■ Requirement ■
The records under this task must be duplicated exactly.

■ Supplied data ■
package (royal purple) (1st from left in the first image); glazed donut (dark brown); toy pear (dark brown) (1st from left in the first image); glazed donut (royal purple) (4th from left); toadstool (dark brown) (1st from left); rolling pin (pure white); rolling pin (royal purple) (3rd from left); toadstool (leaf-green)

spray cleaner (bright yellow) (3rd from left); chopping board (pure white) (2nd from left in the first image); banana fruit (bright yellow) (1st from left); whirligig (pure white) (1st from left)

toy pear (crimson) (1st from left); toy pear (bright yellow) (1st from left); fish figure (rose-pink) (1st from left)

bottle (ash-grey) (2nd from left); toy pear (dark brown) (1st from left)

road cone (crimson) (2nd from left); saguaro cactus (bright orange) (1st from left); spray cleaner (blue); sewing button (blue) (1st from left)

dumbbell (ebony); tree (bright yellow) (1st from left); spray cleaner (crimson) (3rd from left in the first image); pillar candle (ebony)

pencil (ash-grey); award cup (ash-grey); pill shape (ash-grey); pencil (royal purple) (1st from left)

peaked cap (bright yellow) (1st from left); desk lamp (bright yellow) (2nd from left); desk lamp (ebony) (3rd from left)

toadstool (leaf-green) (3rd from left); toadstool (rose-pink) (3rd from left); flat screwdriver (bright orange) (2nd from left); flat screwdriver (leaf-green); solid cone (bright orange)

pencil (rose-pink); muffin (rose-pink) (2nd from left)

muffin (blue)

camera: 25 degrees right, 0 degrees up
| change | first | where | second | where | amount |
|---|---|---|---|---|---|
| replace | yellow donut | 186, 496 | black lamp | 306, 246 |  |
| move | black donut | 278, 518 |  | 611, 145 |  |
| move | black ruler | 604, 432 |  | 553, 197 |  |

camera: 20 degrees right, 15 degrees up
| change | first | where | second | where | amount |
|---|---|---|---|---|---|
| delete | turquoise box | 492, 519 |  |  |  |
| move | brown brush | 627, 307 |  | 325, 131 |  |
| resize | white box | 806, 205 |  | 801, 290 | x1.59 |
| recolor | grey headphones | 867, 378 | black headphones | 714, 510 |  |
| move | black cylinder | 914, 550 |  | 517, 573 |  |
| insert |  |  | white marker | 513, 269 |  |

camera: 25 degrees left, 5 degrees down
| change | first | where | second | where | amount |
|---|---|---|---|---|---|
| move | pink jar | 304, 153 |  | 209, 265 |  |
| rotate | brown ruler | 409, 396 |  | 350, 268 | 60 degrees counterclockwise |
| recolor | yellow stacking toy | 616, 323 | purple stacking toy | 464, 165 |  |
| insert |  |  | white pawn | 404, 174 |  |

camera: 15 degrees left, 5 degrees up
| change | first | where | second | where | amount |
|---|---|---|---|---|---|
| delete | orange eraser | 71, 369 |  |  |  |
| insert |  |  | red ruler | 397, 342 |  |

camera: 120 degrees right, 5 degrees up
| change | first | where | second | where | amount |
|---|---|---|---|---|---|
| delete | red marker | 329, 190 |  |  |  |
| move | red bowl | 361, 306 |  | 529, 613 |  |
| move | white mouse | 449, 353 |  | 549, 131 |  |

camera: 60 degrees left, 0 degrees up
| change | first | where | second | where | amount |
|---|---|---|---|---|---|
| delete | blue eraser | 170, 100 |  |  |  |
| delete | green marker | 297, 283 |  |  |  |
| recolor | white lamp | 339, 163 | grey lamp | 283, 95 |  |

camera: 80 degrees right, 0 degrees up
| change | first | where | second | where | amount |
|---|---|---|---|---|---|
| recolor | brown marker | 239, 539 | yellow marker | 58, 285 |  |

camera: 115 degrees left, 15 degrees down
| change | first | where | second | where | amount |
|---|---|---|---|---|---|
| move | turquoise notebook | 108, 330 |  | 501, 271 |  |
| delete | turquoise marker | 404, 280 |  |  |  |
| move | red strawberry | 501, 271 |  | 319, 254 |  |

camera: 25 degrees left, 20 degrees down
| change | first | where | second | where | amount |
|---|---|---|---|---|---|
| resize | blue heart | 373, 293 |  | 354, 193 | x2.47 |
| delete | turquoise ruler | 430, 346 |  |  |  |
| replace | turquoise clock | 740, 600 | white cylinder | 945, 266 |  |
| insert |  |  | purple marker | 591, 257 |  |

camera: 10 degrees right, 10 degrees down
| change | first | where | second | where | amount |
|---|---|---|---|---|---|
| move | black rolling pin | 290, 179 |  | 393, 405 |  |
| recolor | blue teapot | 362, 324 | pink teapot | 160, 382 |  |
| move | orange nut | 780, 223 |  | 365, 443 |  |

■ Answer for this exercise ■
package (royal purple) (1st from left in the first image); glazed donut (dark brown); toy pear (dark brown) (1st from left in the first image); glazed donut (royal purple) (4th from left); toadstool (dark brown) (1st from left); rolling pin (pure white); rolling pin (royal purple) (3rd from left); toadstool (leaf-green)

spray cleaner (bright yellow) (3rd from left); chopping board (pure white) (2nd from left in the first image); banana fruit (bright yellow) (1st from left); whirligig (pure white) (1st from left)

toy pear (crimson) (1st from left); toy pear (bright yellow) (1st from left); fish figure (rose-pink) (1st from left)

bottle (ash-grey) (2nd from left); toy pear (dark brown) (1st from left)

road cone (crimson) (2nd from left); saguaro cactus (bright orange) (1st from left); spray cleaner (blue); sewing button (blue) (1st from left)

dumbbell (ebony); tree (bright yellow) (1st from left); spray cleaner (crimson) (3rd from left in the first image); pillar candle (ebony)

pencil (ash-grey); award cup (ash-grey); pill shape (ash-grey); pencil (royal purple) (1st from left)

peaked cap (bright yellow) (1st from left); desk lamp (bright yellow) (2nd from left); desk lamp (ebony) (3rd from left)

toadstool (leaf-green) (3rd from left); toadstool (rose-pink) (3rd from left); flat screwdriver (bright orange) (2nd from left); flat screwdriver (leaf-green); solid cone (bright orange)

pencil (rose-pink); muffin (rose-pink) (2nd from left)

muffin (blue)

camera: 25 degrees right, 0 degrees up
| change | first | where | second | where | amount |
|---|---|---|---|---|---|
| replace | yellow donut | 186, 496 | black lamp | 306, 246 |  |
| move | black donut | 278, 518 |  | 611, 145 |  |
| move | black ruler | 604, 432 |  | 553, 197 |  |

camera: 20 degrees right, 15 degrees up
| change | first | where | second | where | amount |
|---|---|---|---|---|---|
| delete | turquoise box | 492, 519 |  |  |  |
| move | brown brush | 627, 307 |  | 325, 131 |  |
| resize | white box | 806, 205 |  | 801, 290 | x1.59 |
| recolor | grey headphones | 867, 378 | black headphones | 714, 510 |  |
| move | black cylinder | 914, 550 |  | 517, 573 |  |
| insert |  |  | white marker | 513, 269 |  |

camera: 25 degrees left, 5 degrees down
| change | first | where | second | where | amount |
|---|---|---|---|---|---|
| move | pink jar | 304, 153 |  | 209, 265 |  |
| rotate | brown ruler | 409, 396 |  | 350, 268 | 60 degrees counterclockwise |
| recolor | yellow stacking toy | 616, 323 | purple stacking toy | 464, 165 |  |
| insert |  |  | white pawn | 404, 174 |  |

camera: 15 degrees left, 5 degrees up
| change | first | where | second | where | amount |
|---|---|---|---|---|---|
| delete | orange eraser | 71, 369 |  |  |  |
| insert |  |  | red ruler | 397, 342 |  |

camera: 120 degrees right, 5 degrees up
| change | first | where | second | where | amount |
|---|---|---|---|---|---|
| delete | red marker | 329, 190 |  |  |  |
| move | red bowl | 361, 306 |  | 529, 613 |  |
| move | white mouse | 449, 353 |  | 549, 131 |  |

camera: 60 degrees left, 0 degrees up
| change | first | where | second | where | amount |
|---|---|---|---|---|---|
| delete | blue eraser | 170, 100 |  |  |  |
| delete | green marker | 297, 283 |  |  |  |
| recolor | white lamp | 339, 163 | grey lamp | 283, 95 |  |

camera: 80 degrees right, 0 degrees up
| change | first | where | second | where | amount |
|---|---|---|---|---|---|
| recolor | brown marker | 239, 539 | yellow marker | 58, 285 |  |

camera: 115 degrees left, 15 degrees down
| change | first | where | second | where | amount |
|---|---|---|---|---|---|
| move | turquoise notebook | 108, 330 |  | 501, 271 |  |
| delete | turquoise marker | 404, 280 |  |  |  |
| move | red strawberry | 501, 271 |  | 319, 254 |  |

camera: 25 degrees left, 20 degrees down
| change | first | where | second | where | amount |
|---|---|---|---|---|---|
| resize | blue heart | 373, 293 |  | 354, 193 | x2.47 |
| delete | turquoise ruler | 430, 346 |  |  |  |
| replace | turquoise clock | 740, 600 | white cylinder | 945, 266 |  |
| insert |  |  | purple marker | 591, 257 |  |

camera: 10 degrees right, 10 degrees down
| change | first | where | second | where | amount |
|---|---|---|---|---|---|
| move | black rolling pin | 290, 179 |  | 393, 405 |  |
| recolor | blue teapot | 362, 324 | pink teapot | 160, 382 |  |
| move | orange nut | 780, 223 |  | 365, 443 |  |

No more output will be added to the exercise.